### What is required
Once you reach the line containing "purple cake [661,285,784,392]" in the data below, restate each line word for word up to and including the one containing "none -> purple bottle [1087,653,1166,810]".

### Supplied information
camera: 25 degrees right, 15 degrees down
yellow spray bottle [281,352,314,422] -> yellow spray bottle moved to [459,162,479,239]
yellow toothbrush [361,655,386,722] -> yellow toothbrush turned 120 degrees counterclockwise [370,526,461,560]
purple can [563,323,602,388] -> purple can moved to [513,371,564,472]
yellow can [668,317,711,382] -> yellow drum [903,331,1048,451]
--
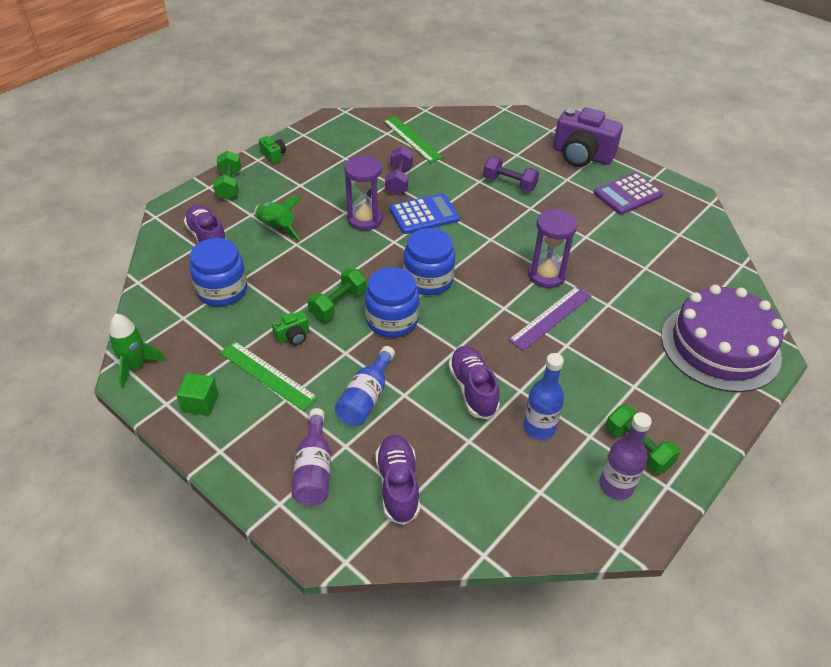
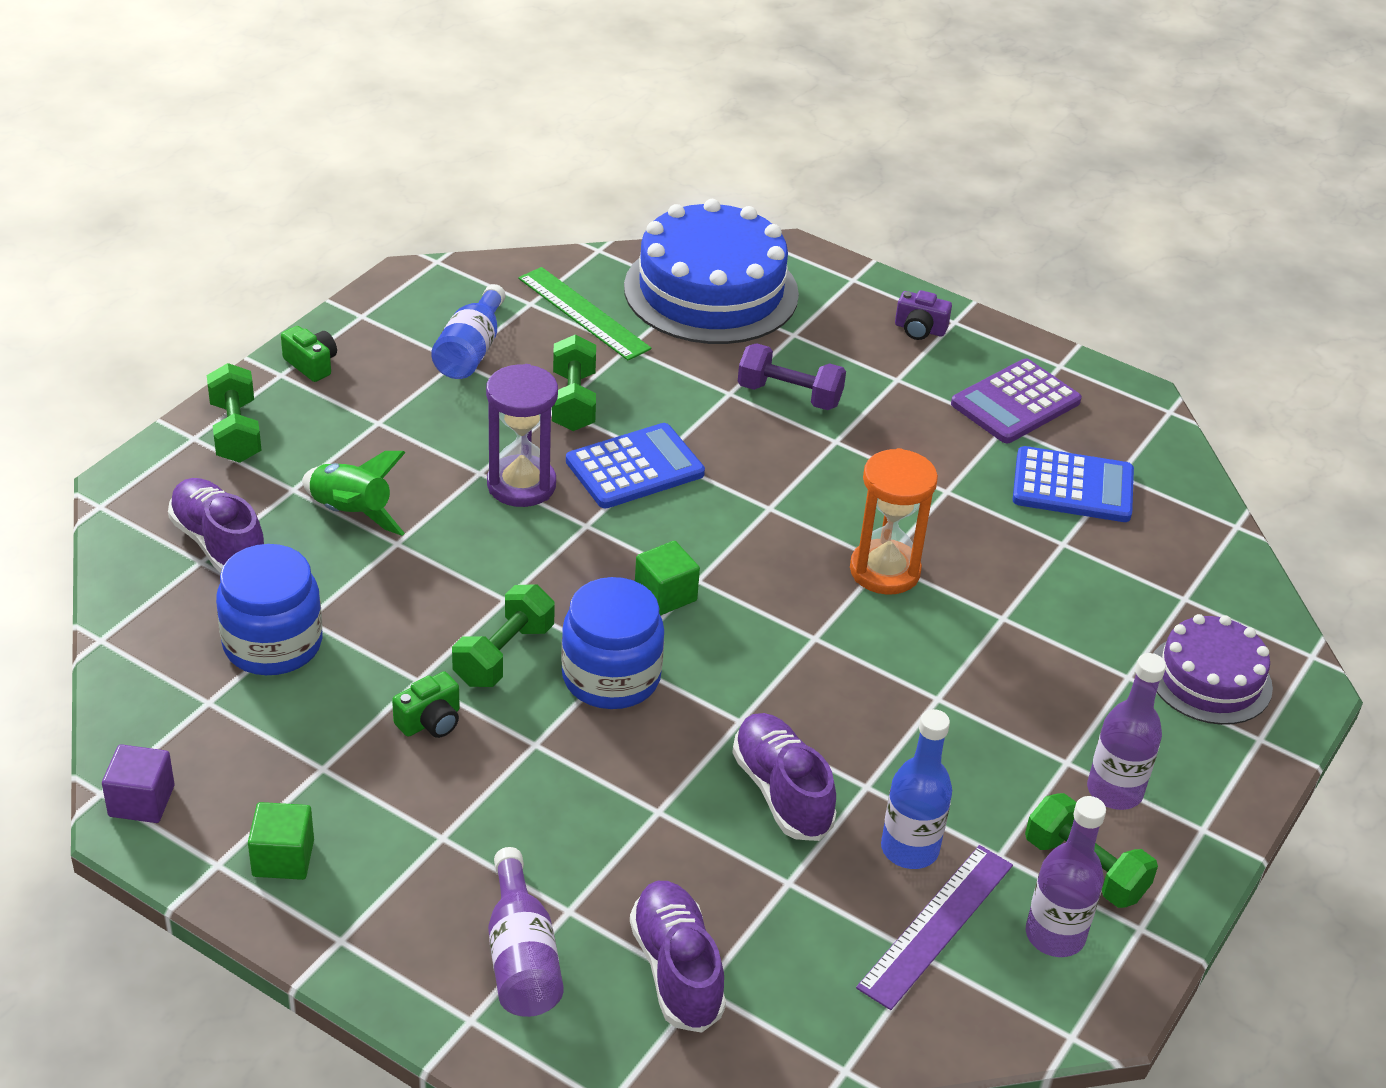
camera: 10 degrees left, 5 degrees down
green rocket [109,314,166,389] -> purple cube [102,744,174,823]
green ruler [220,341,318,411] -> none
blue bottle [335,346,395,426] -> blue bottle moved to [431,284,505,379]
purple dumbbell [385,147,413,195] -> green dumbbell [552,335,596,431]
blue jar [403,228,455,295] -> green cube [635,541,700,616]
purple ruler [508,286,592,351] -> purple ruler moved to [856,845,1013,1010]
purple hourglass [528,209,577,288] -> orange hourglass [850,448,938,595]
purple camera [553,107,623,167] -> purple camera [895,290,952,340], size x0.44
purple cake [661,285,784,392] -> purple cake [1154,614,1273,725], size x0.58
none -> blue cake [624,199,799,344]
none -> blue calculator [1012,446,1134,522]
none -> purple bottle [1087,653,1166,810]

### Written answer
purple cake [661,285,784,392] -> purple cake [1154,614,1273,725], size x0.58
none -> blue cake [624,199,799,344]
none -> blue calculator [1012,446,1134,522]
none -> purple bottle [1087,653,1166,810]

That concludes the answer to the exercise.